Collected data =>

== == ==

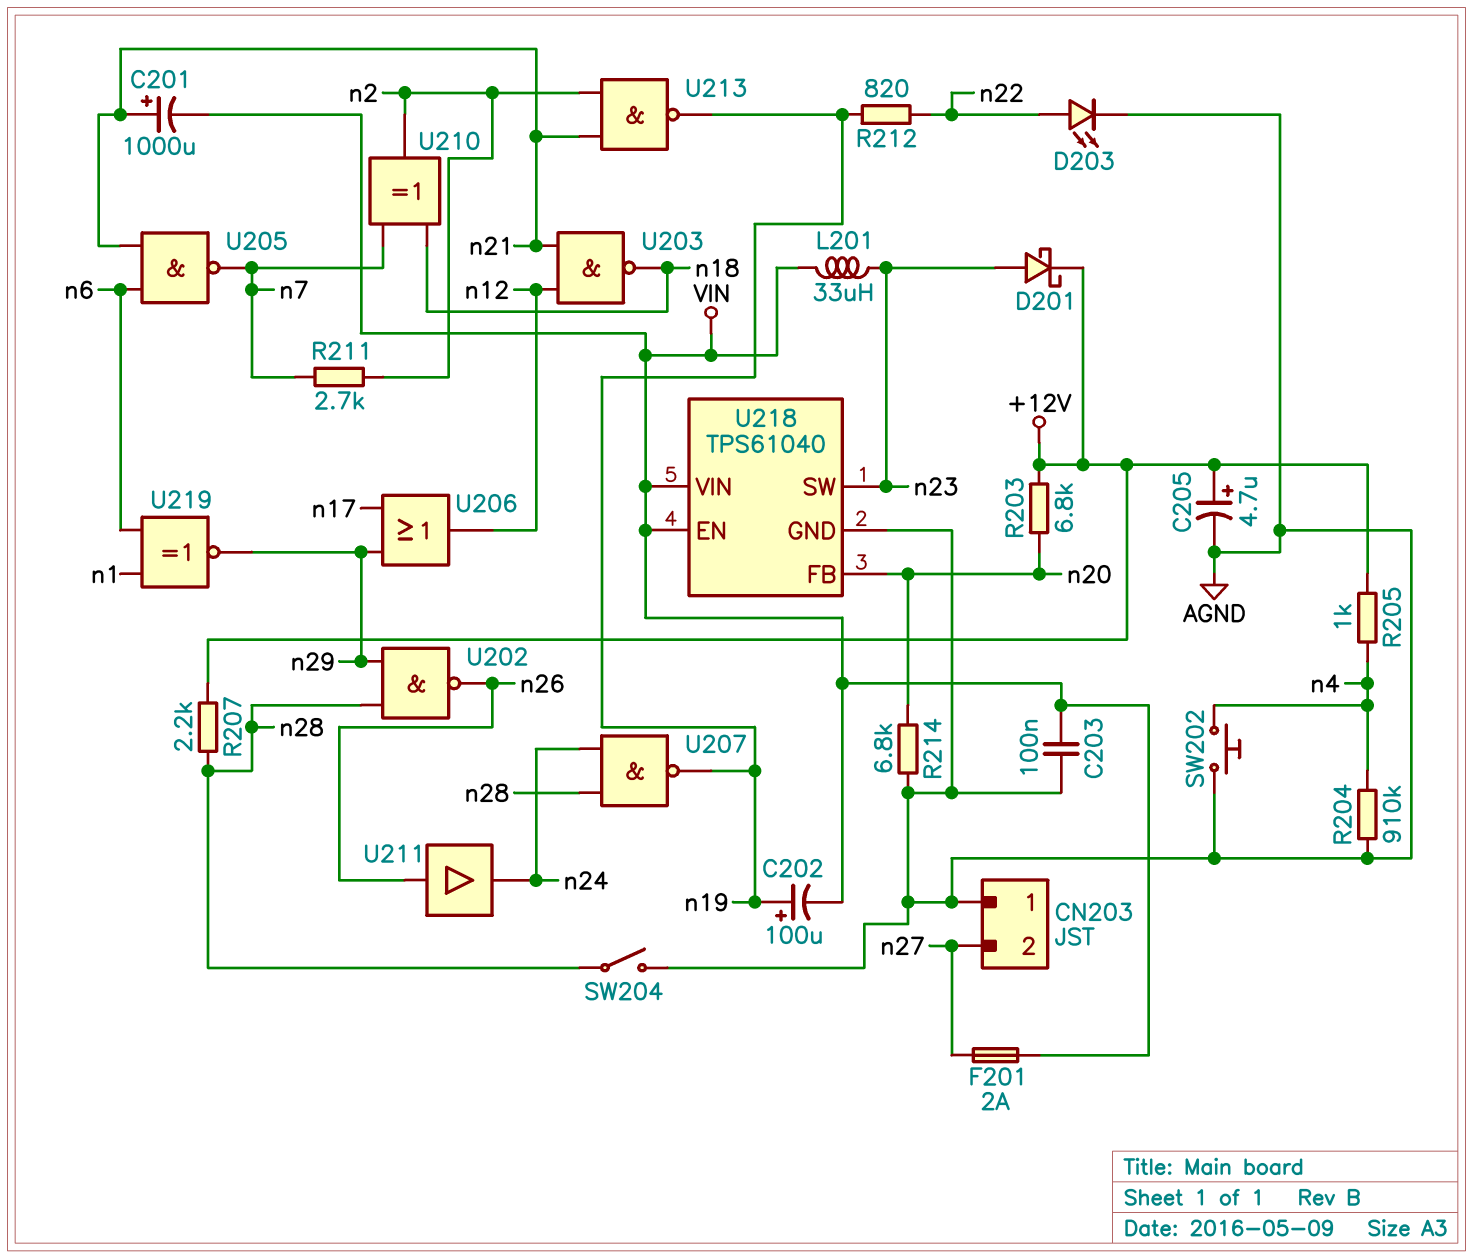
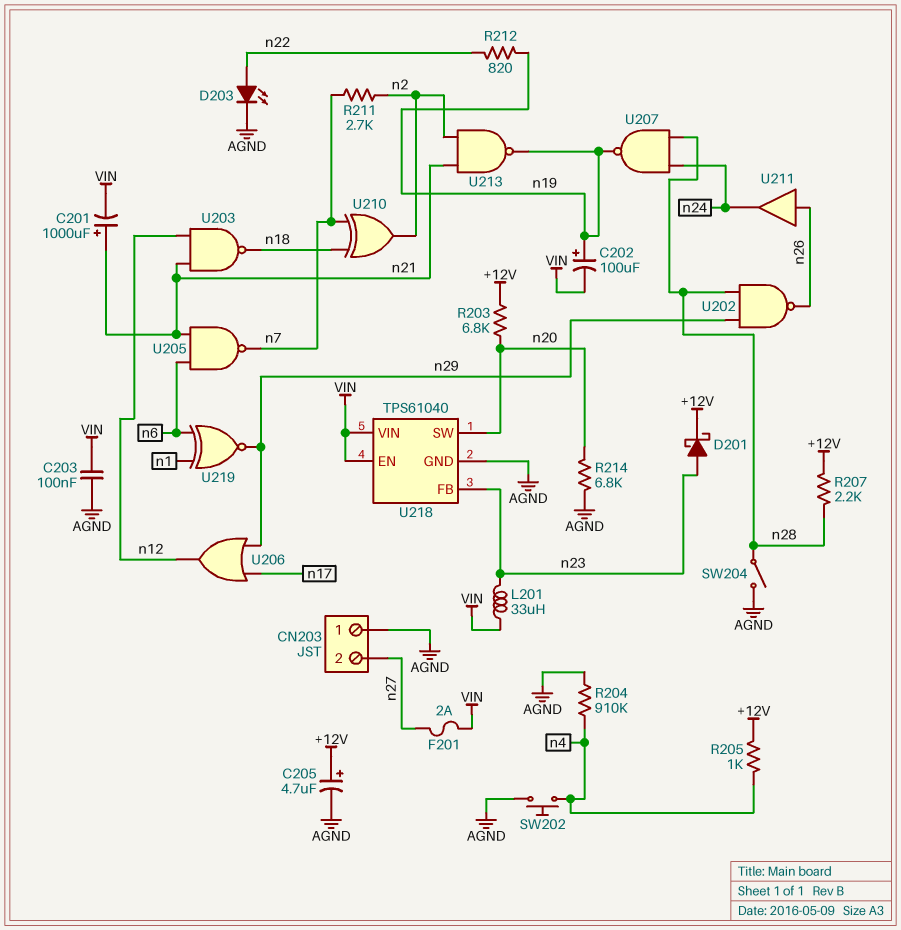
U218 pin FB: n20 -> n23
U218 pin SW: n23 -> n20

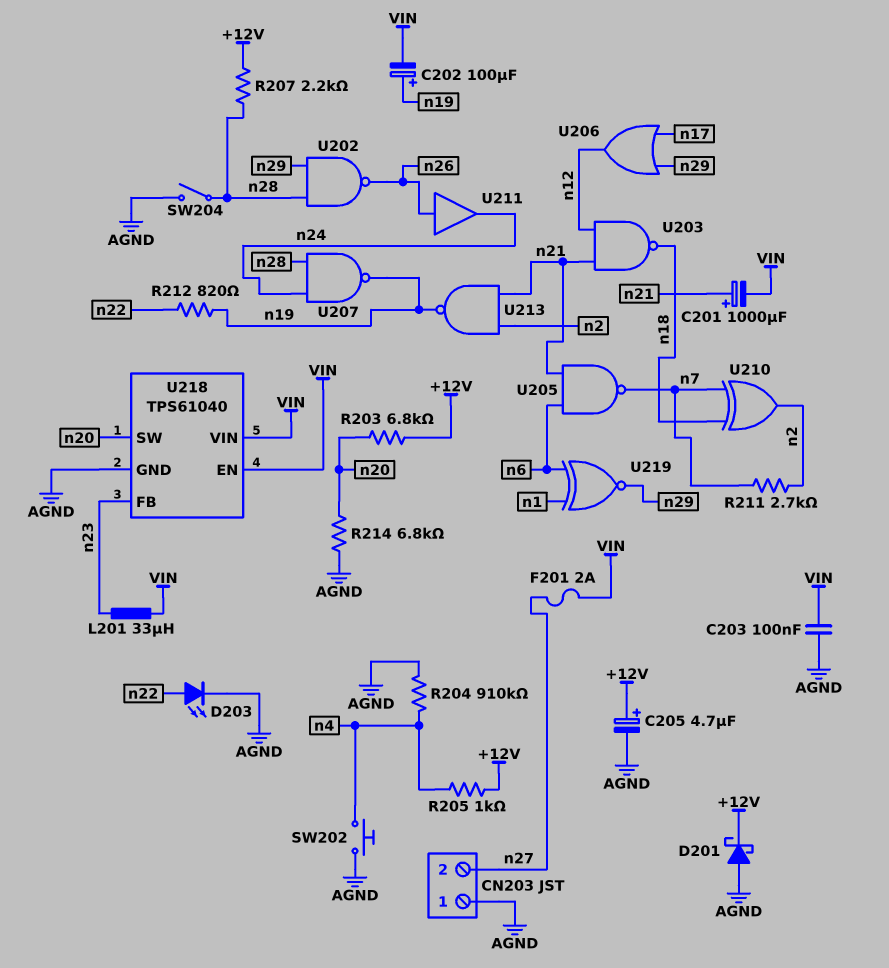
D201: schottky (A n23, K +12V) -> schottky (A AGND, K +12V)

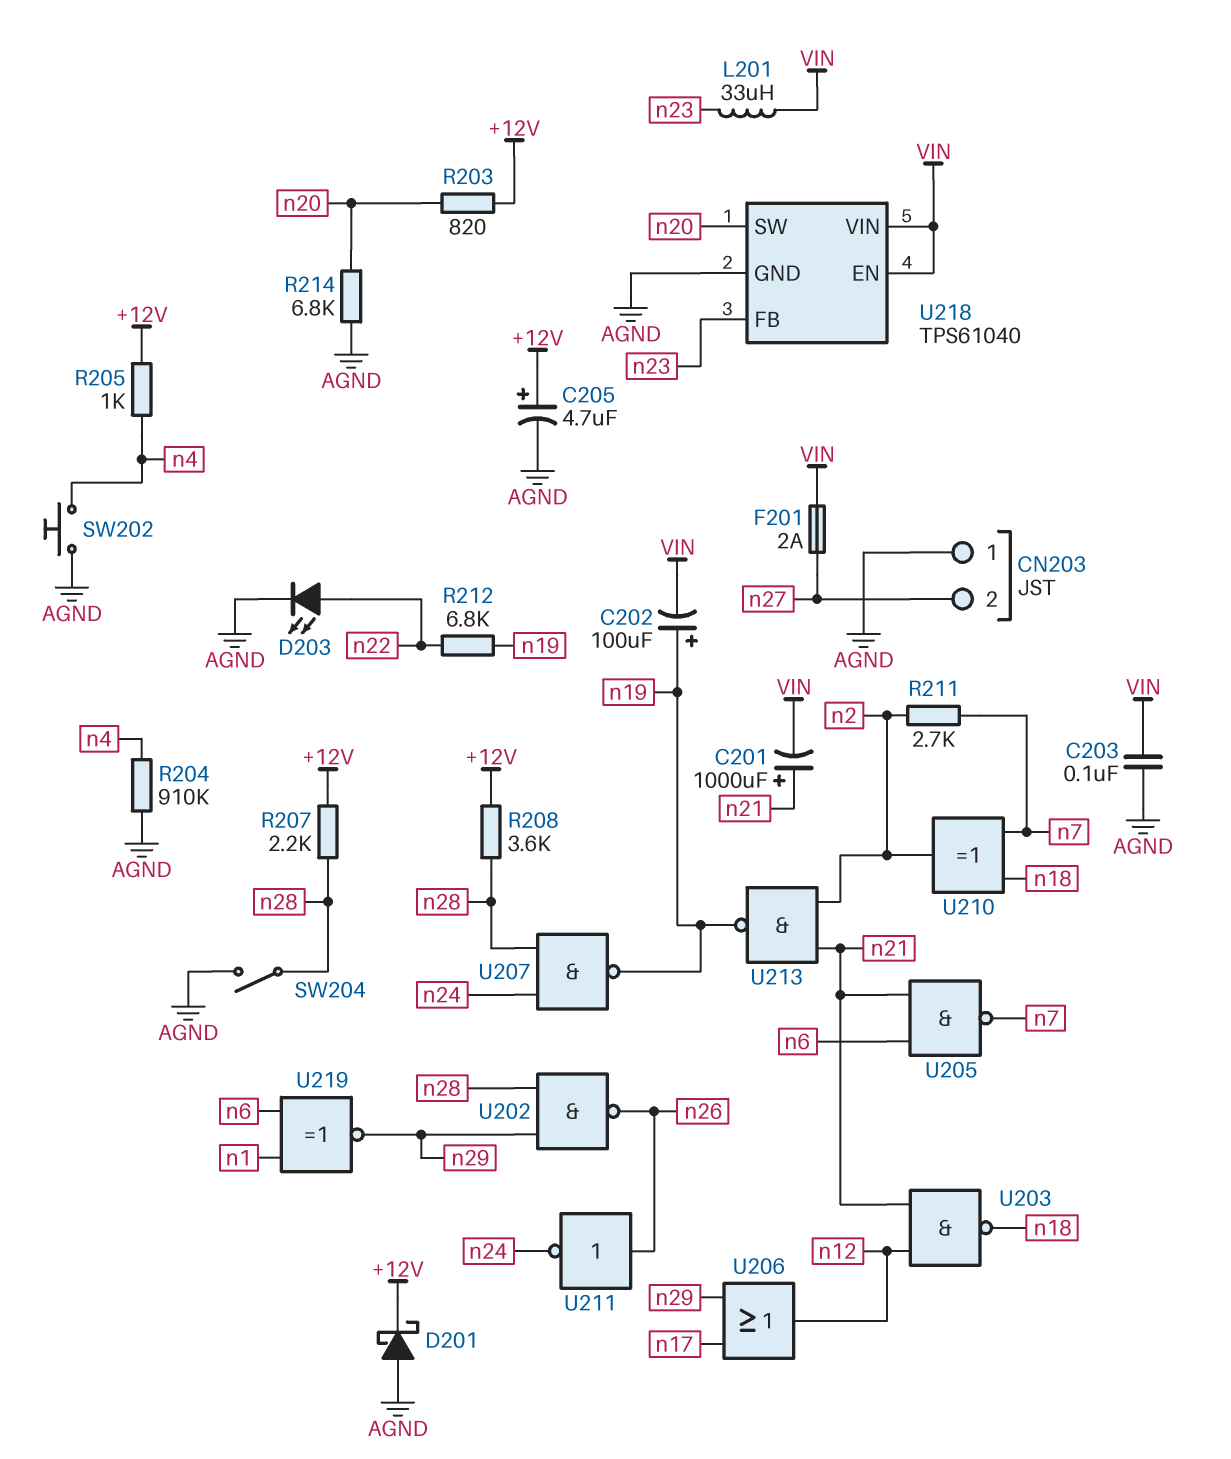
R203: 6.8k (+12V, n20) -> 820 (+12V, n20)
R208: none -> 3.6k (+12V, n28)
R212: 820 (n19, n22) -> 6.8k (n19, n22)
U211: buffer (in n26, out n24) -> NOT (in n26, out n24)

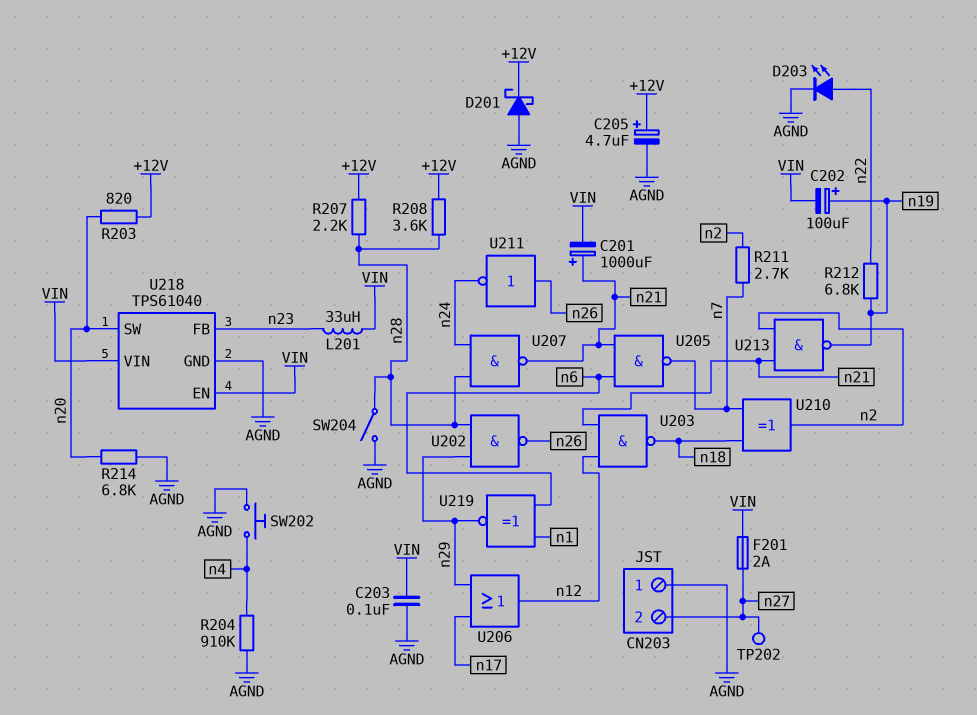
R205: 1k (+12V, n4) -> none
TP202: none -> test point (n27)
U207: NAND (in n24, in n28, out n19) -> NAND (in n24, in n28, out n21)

== == ==

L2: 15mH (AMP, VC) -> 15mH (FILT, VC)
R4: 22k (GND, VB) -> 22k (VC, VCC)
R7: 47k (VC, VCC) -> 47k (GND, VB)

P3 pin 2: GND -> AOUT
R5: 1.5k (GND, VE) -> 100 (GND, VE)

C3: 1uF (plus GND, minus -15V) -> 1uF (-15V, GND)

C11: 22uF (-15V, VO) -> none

== == ==

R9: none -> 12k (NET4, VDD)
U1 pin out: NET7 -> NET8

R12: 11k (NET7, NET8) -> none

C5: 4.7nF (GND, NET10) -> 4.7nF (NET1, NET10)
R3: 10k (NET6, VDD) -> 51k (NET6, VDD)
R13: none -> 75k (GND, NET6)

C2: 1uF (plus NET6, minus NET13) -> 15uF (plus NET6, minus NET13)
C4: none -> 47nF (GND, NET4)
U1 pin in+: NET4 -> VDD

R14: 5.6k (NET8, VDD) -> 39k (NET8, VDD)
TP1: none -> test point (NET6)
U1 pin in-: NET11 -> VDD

== == ==

Exercise aim => An exact transcription is needed of the lines from the one with "U218 pin FB: n20 -> n23" to the one with "U207: NAND (in" above, both ends included, with pictures left out.

Result of the exercise =>
U218 pin FB: n20 -> n23
U218 pin SW: n23 -> n20

D201: schottky (A n23, K +12V) -> schottky (A AGND, K +12V)

R203: 6.8k (+12V, n20) -> 820 (+12V, n20)
R208: none -> 3.6k (+12V, n28)
R212: 820 (n19, n22) -> 6.8k (n19, n22)
U211: buffer (in n26, out n24) -> NOT (in n26, out n24)

R205: 1k (+12V, n4) -> none
TP202: none -> test point (n27)
U207: NAND (in n24, in n28, out n19) -> NAND (in n24, in n28, out n21)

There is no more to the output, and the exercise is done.